__Data for this exercise__
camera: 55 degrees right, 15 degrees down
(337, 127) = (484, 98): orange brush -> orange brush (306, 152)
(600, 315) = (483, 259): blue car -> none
* * *
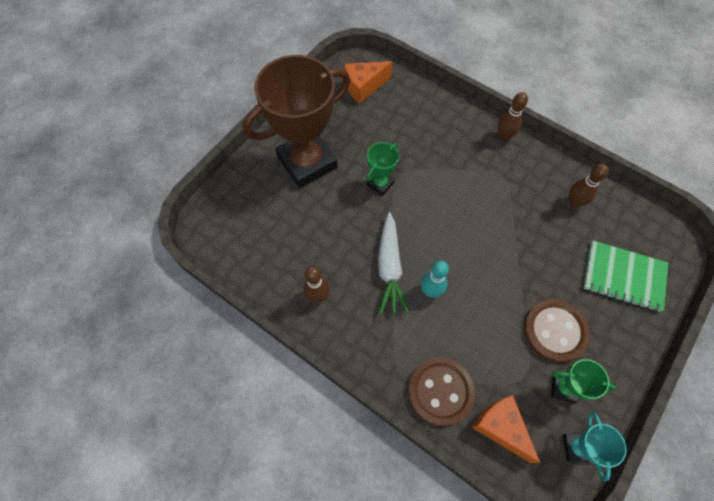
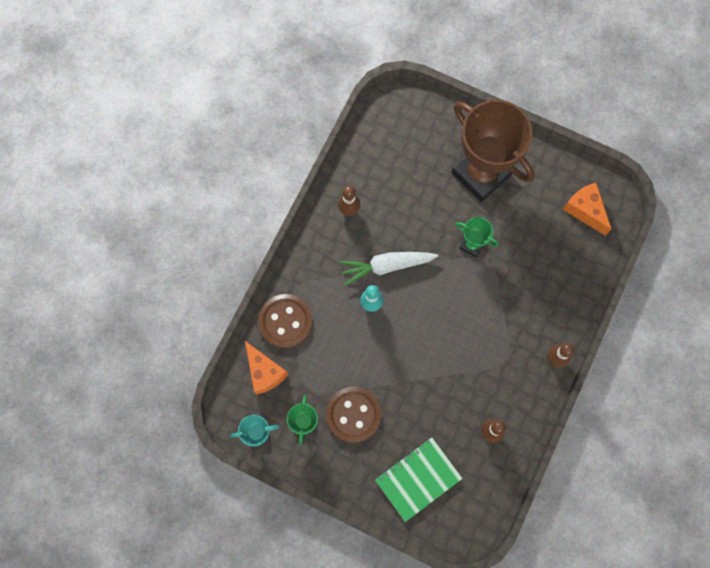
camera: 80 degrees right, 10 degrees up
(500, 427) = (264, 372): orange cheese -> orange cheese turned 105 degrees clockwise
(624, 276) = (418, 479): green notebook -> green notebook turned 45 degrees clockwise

__What is needed__
Wherever the string "right" appears in the entries above, return the line it appears on.

__Solution to the problem__
camera: 55 degrees right, 15 degrees down
camera: 80 degrees right, 10 degrees up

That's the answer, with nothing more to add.